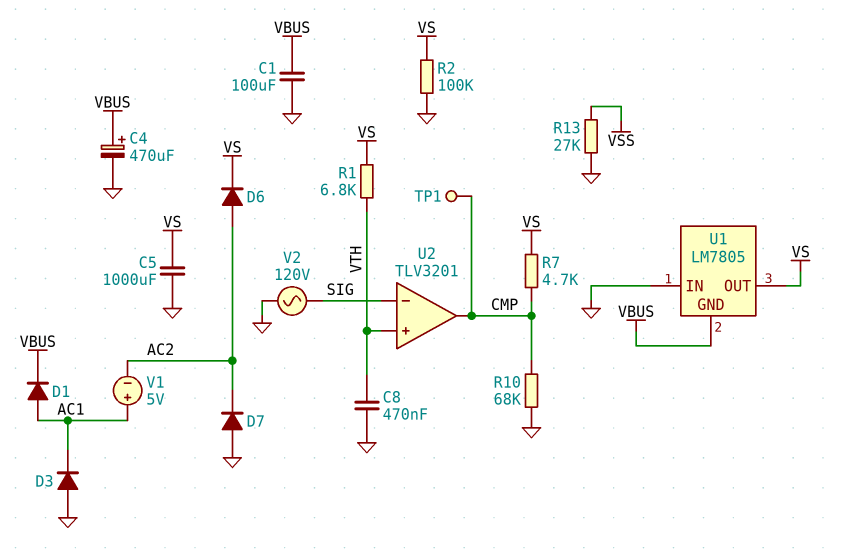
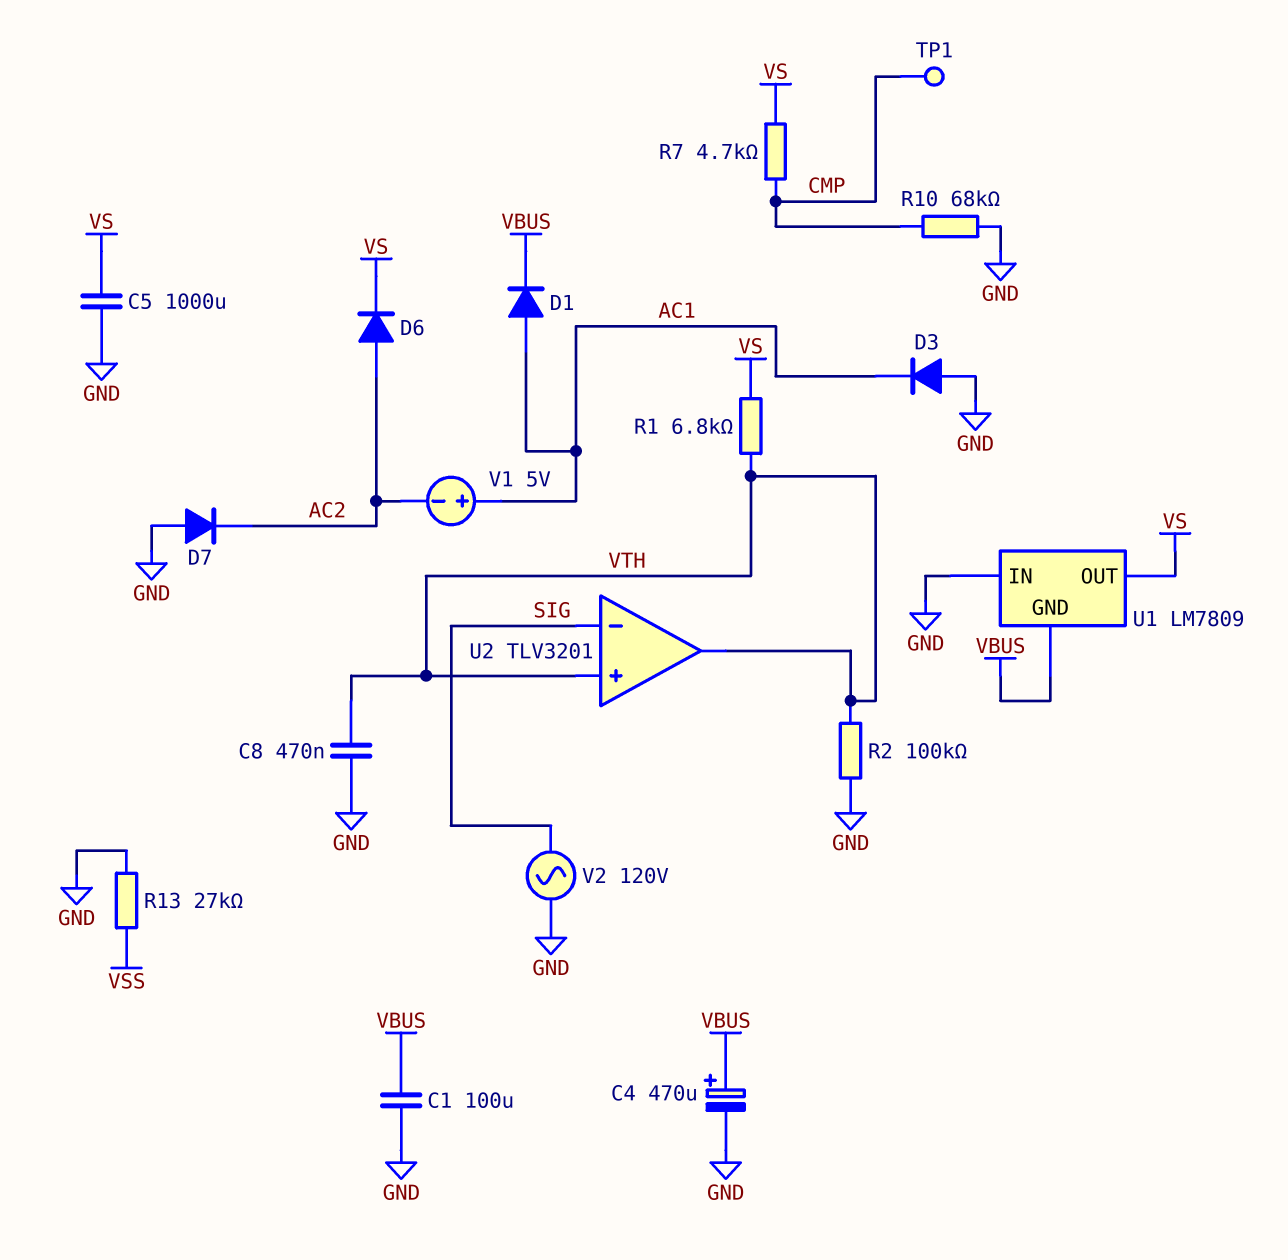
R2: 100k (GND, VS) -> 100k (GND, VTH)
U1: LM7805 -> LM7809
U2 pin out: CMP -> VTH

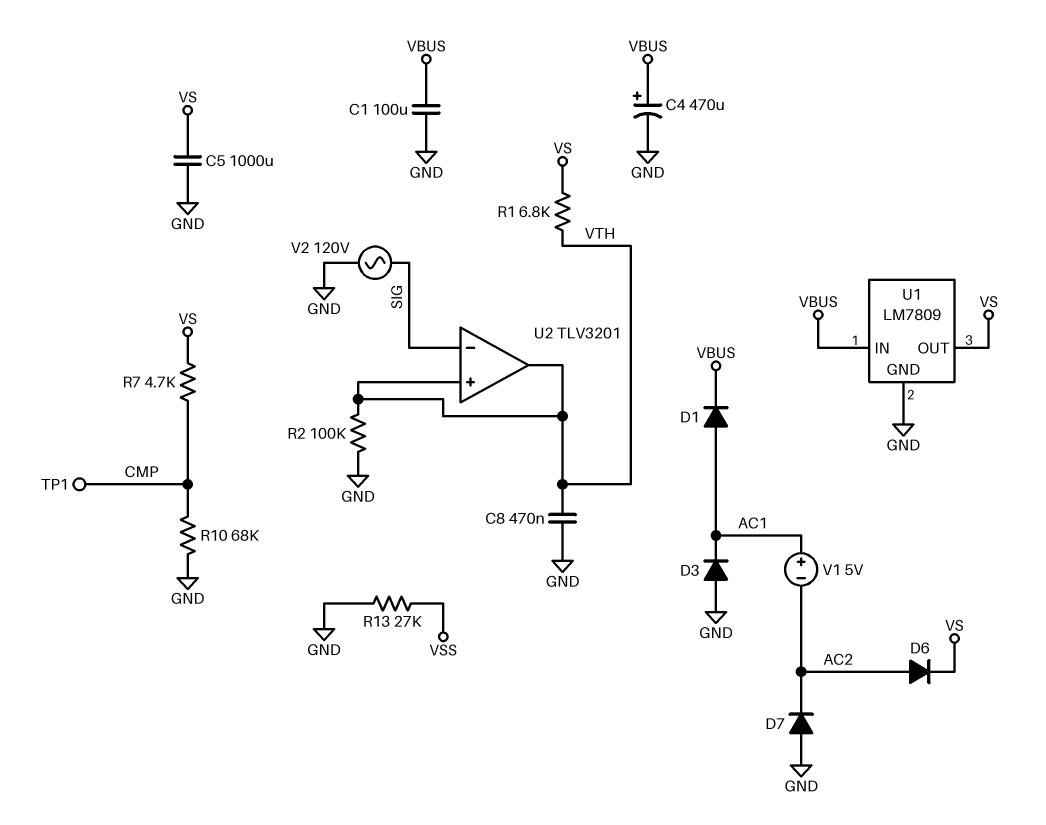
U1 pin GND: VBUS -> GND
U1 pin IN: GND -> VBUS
▬▬▬
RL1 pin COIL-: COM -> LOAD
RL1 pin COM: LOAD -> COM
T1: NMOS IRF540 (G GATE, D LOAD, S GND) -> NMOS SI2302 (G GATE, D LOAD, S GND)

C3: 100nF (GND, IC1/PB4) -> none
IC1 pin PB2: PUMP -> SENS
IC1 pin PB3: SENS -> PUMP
▬▬▬
In the listing above, find the line with "R2: 100k (GND, VS) -> 100k (GND, VTH)" and the line with "U1 pin IN: GND -> VBUS". Output both, plus every line between them, and no pictures.

▶ _RESPONSE BOX_:
R2: 100k (GND, VS) -> 100k (GND, VTH)
U1: LM7805 -> LM7809
U2 pin out: CMP -> VTH

U1 pin GND: VBUS -> GND
U1 pin IN: GND -> VBUS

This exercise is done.